* **The data**
* * *
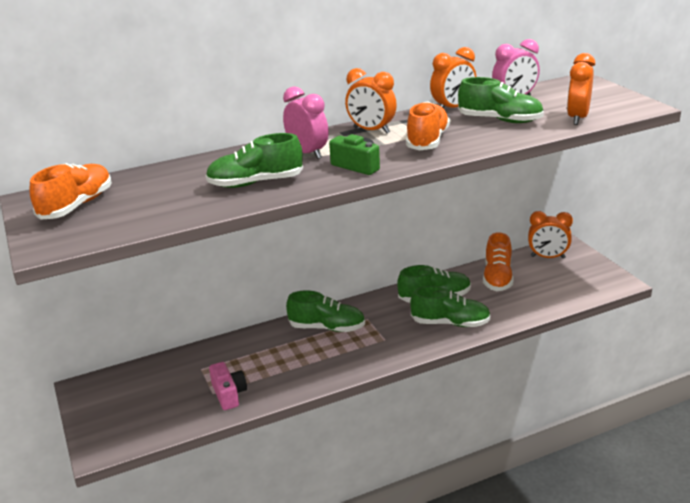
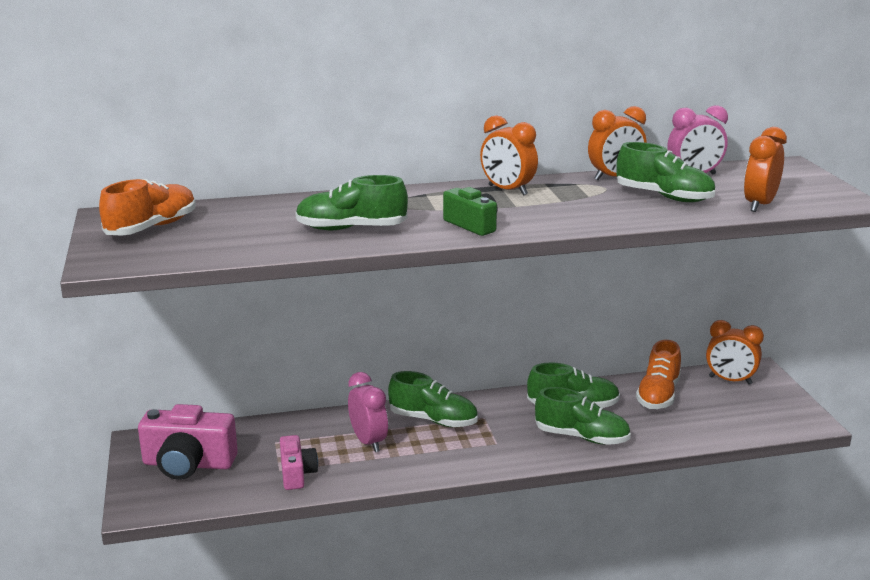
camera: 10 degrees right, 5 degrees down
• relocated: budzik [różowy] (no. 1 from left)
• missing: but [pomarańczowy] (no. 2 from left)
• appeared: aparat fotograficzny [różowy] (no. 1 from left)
* * *
* **Try it**
Lines with "różowy": find them in the data and copy each one.

* **Reply**
• relocated: budzik [różowy] (no. 1 from left)
• appeared: aparat fotograficzny [różowy] (no. 1 from left)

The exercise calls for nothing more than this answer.